Without including any image, repeat every record exactly.

Items from a dataset:
+ + + + +
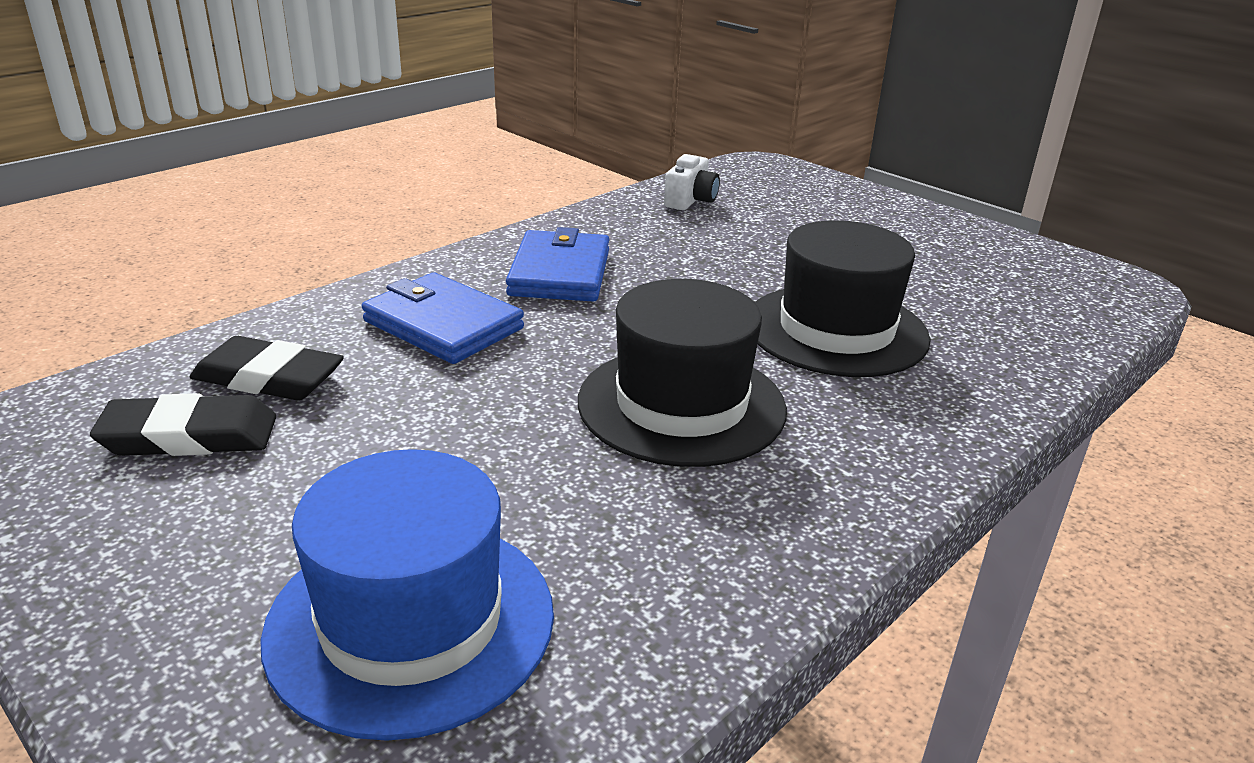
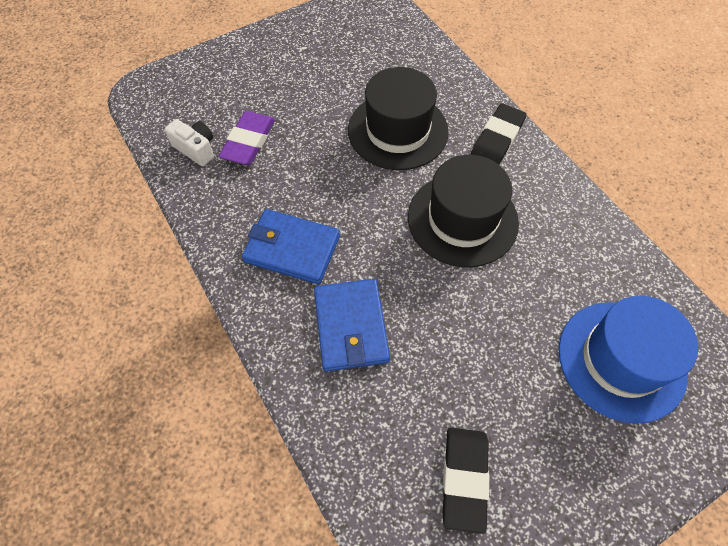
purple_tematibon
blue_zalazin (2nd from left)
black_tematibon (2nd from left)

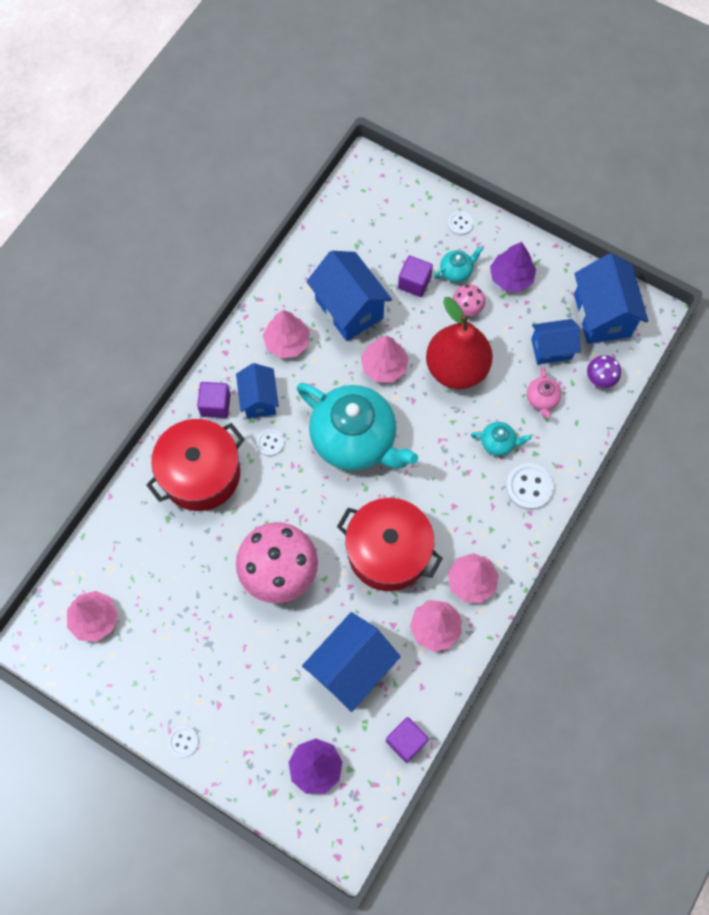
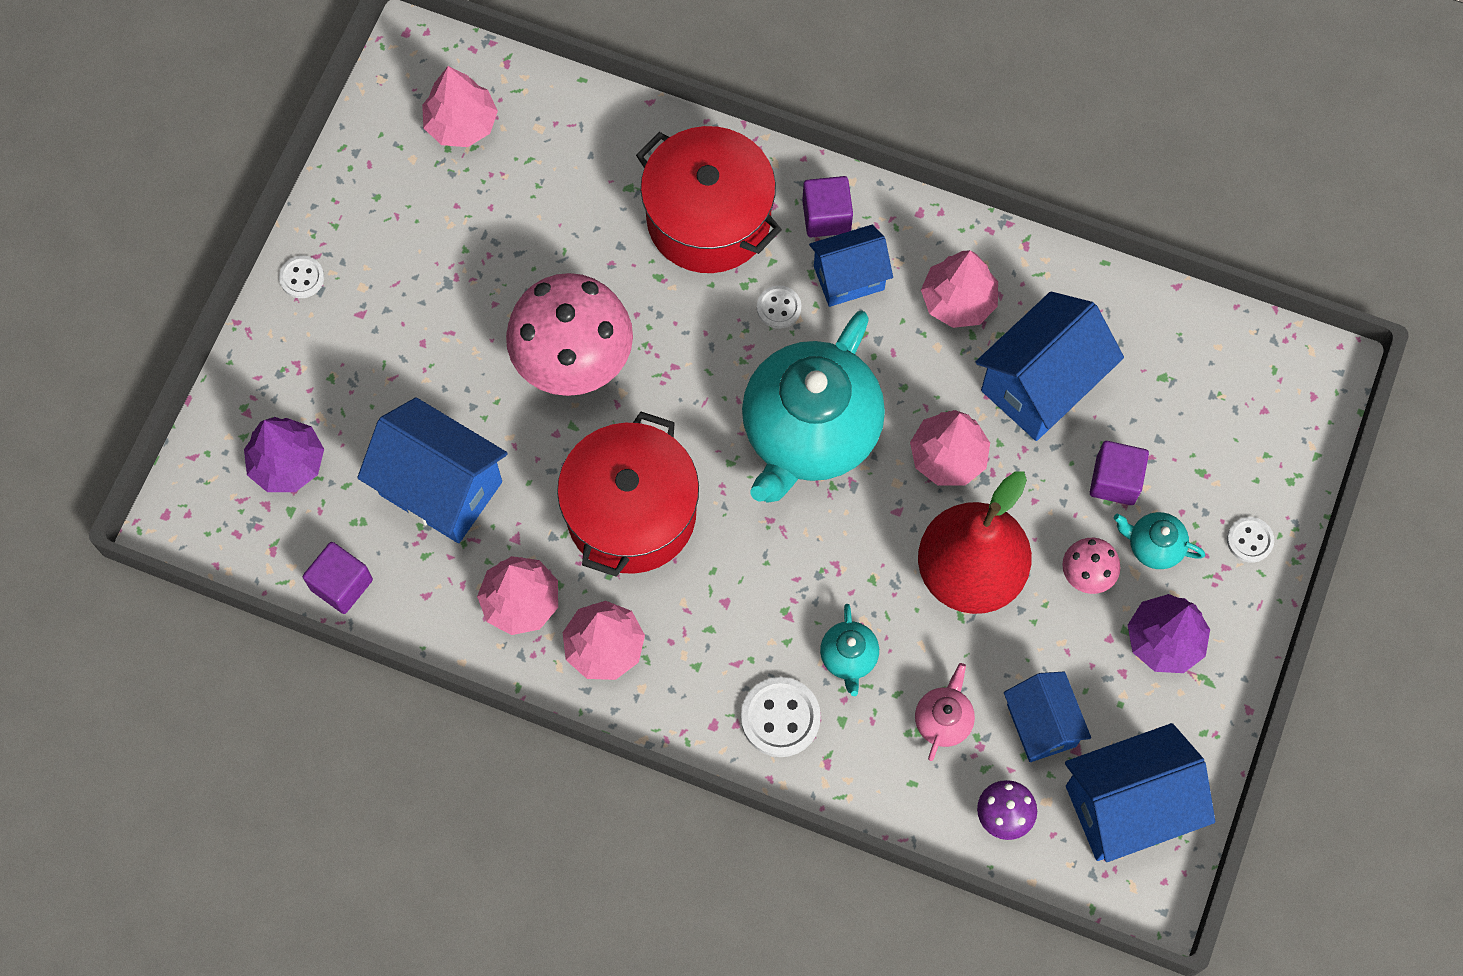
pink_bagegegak
turquoise_bagegegak (3rd from left)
+ + + + +
— ANSWER AREA —
purple_tematibon
blue_zalazin (2nd from left)
black_tematibon (2nd from left)

pink_bagegegak
turquoise_bagegegak (3rd from left)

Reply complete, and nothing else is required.